%%

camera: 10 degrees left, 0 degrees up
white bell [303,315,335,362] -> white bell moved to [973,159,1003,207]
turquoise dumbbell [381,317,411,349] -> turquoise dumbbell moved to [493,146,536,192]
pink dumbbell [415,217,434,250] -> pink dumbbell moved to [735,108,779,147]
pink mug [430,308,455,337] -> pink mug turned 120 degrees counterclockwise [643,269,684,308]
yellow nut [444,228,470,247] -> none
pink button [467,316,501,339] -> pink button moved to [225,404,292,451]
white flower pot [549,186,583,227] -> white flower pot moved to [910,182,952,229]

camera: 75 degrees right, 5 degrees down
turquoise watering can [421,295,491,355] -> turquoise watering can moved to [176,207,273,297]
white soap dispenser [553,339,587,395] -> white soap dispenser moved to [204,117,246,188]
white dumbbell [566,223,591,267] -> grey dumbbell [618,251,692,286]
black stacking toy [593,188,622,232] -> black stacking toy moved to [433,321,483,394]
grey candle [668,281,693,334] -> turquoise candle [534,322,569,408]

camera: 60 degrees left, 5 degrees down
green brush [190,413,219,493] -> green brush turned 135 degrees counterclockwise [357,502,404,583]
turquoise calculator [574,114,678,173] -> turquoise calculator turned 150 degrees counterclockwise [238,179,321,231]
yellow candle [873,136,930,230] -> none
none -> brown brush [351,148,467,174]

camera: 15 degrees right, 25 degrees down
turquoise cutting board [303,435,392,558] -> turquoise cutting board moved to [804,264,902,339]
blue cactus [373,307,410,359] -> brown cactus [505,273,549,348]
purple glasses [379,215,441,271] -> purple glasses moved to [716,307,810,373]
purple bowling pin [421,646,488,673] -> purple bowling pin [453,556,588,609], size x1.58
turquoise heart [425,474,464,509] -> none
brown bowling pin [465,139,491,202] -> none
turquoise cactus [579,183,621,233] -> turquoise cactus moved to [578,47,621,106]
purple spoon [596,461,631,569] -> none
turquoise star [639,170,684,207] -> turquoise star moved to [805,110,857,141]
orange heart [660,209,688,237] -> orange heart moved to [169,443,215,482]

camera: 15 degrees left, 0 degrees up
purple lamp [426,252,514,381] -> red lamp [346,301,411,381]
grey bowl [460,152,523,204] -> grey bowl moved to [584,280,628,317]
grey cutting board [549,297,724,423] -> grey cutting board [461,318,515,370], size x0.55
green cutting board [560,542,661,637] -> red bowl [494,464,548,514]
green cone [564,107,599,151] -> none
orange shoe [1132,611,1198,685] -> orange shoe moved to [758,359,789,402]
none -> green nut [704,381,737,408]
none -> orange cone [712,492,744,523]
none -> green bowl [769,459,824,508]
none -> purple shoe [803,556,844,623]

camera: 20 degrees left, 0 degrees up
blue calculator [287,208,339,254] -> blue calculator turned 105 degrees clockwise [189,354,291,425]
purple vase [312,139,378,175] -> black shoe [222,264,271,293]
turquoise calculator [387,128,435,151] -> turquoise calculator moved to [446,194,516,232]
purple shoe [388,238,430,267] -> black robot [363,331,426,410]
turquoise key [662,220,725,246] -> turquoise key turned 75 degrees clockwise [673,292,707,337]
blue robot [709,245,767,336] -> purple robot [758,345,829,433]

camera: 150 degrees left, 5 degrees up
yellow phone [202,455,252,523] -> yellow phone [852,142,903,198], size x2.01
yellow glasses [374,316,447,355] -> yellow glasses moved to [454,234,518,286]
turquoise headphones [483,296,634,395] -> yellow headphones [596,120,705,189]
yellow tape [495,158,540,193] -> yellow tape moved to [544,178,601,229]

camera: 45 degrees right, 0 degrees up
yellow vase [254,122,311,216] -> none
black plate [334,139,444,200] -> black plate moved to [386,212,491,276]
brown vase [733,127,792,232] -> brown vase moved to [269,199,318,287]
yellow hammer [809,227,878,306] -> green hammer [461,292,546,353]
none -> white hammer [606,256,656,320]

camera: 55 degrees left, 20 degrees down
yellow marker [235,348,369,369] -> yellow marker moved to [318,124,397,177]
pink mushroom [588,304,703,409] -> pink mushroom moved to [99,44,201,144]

%%

→ **What is expected**: Reproduce exactly what is written in the listing above.

→ **Answer section**:
camera: 10 degrees left, 0 degrees up
white bell [303,315,335,362] -> white bell moved to [973,159,1003,207]
turquoise dumbbell [381,317,411,349] -> turquoise dumbbell moved to [493,146,536,192]
pink dumbbell [415,217,434,250] -> pink dumbbell moved to [735,108,779,147]
pink mug [430,308,455,337] -> pink mug turned 120 degrees counterclockwise [643,269,684,308]
yellow nut [444,228,470,247] -> none
pink button [467,316,501,339] -> pink button moved to [225,404,292,451]
white flower pot [549,186,583,227] -> white flower pot moved to [910,182,952,229]

camera: 75 degrees right, 5 degrees down
turquoise watering can [421,295,491,355] -> turquoise watering can moved to [176,207,273,297]
white soap dispenser [553,339,587,395] -> white soap dispenser moved to [204,117,246,188]
white dumbbell [566,223,591,267] -> grey dumbbell [618,251,692,286]
black stacking toy [593,188,622,232] -> black stacking toy moved to [433,321,483,394]
grey candle [668,281,693,334] -> turquoise candle [534,322,569,408]

camera: 60 degrees left, 5 degrees down
green brush [190,413,219,493] -> green brush turned 135 degrees counterclockwise [357,502,404,583]
turquoise calculator [574,114,678,173] -> turquoise calculator turned 150 degrees counterclockwise [238,179,321,231]
yellow candle [873,136,930,230] -> none
none -> brown brush [351,148,467,174]

camera: 15 degrees right, 25 degrees down
turquoise cutting board [303,435,392,558] -> turquoise cutting board moved to [804,264,902,339]
blue cactus [373,307,410,359] -> brown cactus [505,273,549,348]
purple glasses [379,215,441,271] -> purple glasses moved to [716,307,810,373]
purple bowling pin [421,646,488,673] -> purple bowling pin [453,556,588,609], size x1.58
turquoise heart [425,474,464,509] -> none
brown bowling pin [465,139,491,202] -> none
turquoise cactus [579,183,621,233] -> turquoise cactus moved to [578,47,621,106]
purple spoon [596,461,631,569] -> none
turquoise star [639,170,684,207] -> turquoise star moved to [805,110,857,141]
orange heart [660,209,688,237] -> orange heart moved to [169,443,215,482]

camera: 15 degrees left, 0 degrees up
purple lamp [426,252,514,381] -> red lamp [346,301,411,381]
grey bowl [460,152,523,204] -> grey bowl moved to [584,280,628,317]
grey cutting board [549,297,724,423] -> grey cutting board [461,318,515,370], size x0.55
green cutting board [560,542,661,637] -> red bowl [494,464,548,514]
green cone [564,107,599,151] -> none
orange shoe [1132,611,1198,685] -> orange shoe moved to [758,359,789,402]
none -> green nut [704,381,737,408]
none -> orange cone [712,492,744,523]
none -> green bowl [769,459,824,508]
none -> purple shoe [803,556,844,623]

camera: 20 degrees left, 0 degrees up
blue calculator [287,208,339,254] -> blue calculator turned 105 degrees clockwise [189,354,291,425]
purple vase [312,139,378,175] -> black shoe [222,264,271,293]
turquoise calculator [387,128,435,151] -> turquoise calculator moved to [446,194,516,232]
purple shoe [388,238,430,267] -> black robot [363,331,426,410]
turquoise key [662,220,725,246] -> turquoise key turned 75 degrees clockwise [673,292,707,337]
blue robot [709,245,767,336] -> purple robot [758,345,829,433]

camera: 150 degrees left, 5 degrees up
yellow phone [202,455,252,523] -> yellow phone [852,142,903,198], size x2.01
yellow glasses [374,316,447,355] -> yellow glasses moved to [454,234,518,286]
turquoise headphones [483,296,634,395] -> yellow headphones [596,120,705,189]
yellow tape [495,158,540,193] -> yellow tape moved to [544,178,601,229]

camera: 45 degrees right, 0 degrees up
yellow vase [254,122,311,216] -> none
black plate [334,139,444,200] -> black plate moved to [386,212,491,276]
brown vase [733,127,792,232] -> brown vase moved to [269,199,318,287]
yellow hammer [809,227,878,306] -> green hammer [461,292,546,353]
none -> white hammer [606,256,656,320]

camera: 55 degrees left, 20 degrees down
yellow marker [235,348,369,369] -> yellow marker moved to [318,124,397,177]
pink mushroom [588,304,703,409] -> pink mushroom moved to [99,44,201,144]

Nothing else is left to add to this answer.